What to do: Starting at the line that contains "IC2 pin GP4: TX -> MODE" and stopping after the last line, set down the listing exactly as it is. Add nothing.
═════ Dataset records ═════
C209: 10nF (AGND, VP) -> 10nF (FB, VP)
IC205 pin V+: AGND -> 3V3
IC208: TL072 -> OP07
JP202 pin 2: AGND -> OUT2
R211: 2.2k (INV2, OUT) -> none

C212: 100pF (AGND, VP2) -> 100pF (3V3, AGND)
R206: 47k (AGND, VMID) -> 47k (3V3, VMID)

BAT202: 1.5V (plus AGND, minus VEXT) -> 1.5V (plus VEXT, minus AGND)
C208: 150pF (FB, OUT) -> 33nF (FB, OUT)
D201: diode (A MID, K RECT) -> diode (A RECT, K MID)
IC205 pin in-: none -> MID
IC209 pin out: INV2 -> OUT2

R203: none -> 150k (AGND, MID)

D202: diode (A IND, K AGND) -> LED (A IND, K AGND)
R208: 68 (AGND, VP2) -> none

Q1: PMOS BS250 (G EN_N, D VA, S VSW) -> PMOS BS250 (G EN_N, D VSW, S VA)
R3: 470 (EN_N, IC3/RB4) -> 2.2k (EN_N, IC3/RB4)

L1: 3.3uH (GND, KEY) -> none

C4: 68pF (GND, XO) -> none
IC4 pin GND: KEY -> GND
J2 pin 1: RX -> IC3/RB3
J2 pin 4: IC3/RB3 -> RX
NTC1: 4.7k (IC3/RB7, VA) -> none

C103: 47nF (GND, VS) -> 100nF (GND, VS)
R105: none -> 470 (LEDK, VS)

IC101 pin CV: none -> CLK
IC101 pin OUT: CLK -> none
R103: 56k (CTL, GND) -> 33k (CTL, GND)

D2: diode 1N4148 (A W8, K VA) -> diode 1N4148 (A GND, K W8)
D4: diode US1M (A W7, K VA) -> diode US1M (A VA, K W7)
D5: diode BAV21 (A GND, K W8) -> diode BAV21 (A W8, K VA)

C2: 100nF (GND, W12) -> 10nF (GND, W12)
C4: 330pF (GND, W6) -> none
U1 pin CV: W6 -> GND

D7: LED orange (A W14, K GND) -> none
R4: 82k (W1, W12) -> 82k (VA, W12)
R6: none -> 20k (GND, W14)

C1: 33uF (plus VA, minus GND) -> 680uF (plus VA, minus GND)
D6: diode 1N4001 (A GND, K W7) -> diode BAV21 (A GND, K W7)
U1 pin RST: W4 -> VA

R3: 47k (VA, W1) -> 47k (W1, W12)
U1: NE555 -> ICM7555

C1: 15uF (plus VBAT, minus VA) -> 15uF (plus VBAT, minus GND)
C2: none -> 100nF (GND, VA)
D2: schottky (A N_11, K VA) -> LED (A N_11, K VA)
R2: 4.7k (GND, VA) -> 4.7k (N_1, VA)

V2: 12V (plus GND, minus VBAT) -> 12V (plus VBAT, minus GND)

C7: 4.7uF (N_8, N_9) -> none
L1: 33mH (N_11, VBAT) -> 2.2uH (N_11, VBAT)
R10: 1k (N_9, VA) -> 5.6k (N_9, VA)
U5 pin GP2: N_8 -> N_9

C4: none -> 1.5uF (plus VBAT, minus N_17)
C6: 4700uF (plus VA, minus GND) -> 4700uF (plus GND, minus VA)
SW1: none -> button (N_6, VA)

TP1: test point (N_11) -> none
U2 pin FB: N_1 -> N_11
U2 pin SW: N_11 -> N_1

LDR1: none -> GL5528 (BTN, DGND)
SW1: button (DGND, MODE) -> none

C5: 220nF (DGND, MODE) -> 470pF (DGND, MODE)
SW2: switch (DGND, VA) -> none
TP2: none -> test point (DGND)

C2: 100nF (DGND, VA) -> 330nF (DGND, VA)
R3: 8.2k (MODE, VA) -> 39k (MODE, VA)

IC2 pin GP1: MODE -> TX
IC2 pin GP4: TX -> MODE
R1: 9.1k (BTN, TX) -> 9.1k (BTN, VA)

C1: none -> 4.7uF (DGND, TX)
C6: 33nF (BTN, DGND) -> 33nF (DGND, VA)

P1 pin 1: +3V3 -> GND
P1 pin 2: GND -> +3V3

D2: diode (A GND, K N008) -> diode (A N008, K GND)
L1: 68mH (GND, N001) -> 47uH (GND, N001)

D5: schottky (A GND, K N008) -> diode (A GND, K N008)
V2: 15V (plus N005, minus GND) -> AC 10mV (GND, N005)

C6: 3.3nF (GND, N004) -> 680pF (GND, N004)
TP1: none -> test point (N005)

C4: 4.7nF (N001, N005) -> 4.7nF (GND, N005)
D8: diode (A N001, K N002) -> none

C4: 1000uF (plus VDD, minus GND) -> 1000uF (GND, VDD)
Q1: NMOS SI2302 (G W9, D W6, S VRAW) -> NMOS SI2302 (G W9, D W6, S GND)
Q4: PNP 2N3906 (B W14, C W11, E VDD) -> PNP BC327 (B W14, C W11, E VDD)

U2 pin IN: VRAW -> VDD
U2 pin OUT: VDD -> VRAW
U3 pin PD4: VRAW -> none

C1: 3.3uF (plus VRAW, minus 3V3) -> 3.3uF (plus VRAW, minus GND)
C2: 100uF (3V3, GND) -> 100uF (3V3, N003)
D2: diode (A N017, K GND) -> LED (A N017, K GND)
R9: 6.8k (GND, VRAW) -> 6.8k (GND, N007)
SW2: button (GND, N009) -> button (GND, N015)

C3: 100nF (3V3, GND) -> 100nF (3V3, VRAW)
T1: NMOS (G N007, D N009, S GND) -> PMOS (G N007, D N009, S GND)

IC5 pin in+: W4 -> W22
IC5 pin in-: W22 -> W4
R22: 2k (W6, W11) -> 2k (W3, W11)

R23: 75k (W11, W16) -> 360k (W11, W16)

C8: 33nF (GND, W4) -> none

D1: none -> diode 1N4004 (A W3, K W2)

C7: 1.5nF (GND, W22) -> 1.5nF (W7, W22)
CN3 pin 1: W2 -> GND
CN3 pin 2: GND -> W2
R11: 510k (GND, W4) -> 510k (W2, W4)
═════
Answer for the task:
IC2 pin GP4: TX -> MODE
R1: 9.1k (BTN, TX) -> 9.1k (BTN, VA)

C1: none -> 4.7uF (DGND, TX)
C6: 33nF (BTN, DGND) -> 33nF (DGND, VA)

P1 pin 1: +3V3 -> GND
P1 pin 2: GND -> +3V3

D2: diode (A GND, K N008) -> diode (A N008, K GND)
L1: 68mH (GND, N001) -> 47uH (GND, N001)

D5: schottky (A GND, K N008) -> diode (A GND, K N008)
V2: 15V (plus N005, minus GND) -> AC 10mV (GND, N005)

C6: 3.3nF (GND, N004) -> 680pF (GND, N004)
TP1: none -> test point (N005)

C4: 4.7nF (N001, N005) -> 4.7nF (GND, N005)
D8: diode (A N001, K N002) -> none

C4: 1000uF (plus VDD, minus GND) -> 1000uF (GND, VDD)
Q1: NMOS SI2302 (G W9, D W6, S VRAW) -> NMOS SI2302 (G W9, D W6, S GND)
Q4: PNP 2N3906 (B W14, C W11, E VDD) -> PNP BC327 (B W14, C W11, E VDD)

U2 pin IN: VRAW -> VDD
U2 pin OUT: VDD -> VRAW
U3 pin PD4: VRAW -> none

C1: 3.3uF (plus VRAW, minus 3V3) -> 3.3uF (plus VRAW, minus GND)
C2: 100uF (3V3, GND) -> 100uF (3V3, N003)
D2: diode (A N017, K GND) -> LED (A N017, K GND)
R9: 6.8k (GND, VRAW) -> 6.8k (GND, N007)
SW2: button (GND, N009) -> button (GND, N015)

C3: 100nF (3V3, GND) -> 100nF (3V3, VRAW)
T1: NMOS (G N007, D N009, S GND) -> PMOS (G N007, D N009, S GND)

IC5 pin in+: W4 -> W22
IC5 pin in-: W22 -> W4
R22: 2k (W6, W11) -> 2k (W3, W11)

R23: 75k (W11, W16) -> 360k (W11, W16)

C8: 33nF (GND, W4) -> none

D1: none -> diode 1N4004 (A W3, K W2)

C7: 1.5nF (GND, W22) -> 1.5nF (W7, W22)
CN3 pin 1: W2 -> GND
CN3 pin 2: GND -> W2
R11: 510k (GND, W4) -> 510k (W2, W4)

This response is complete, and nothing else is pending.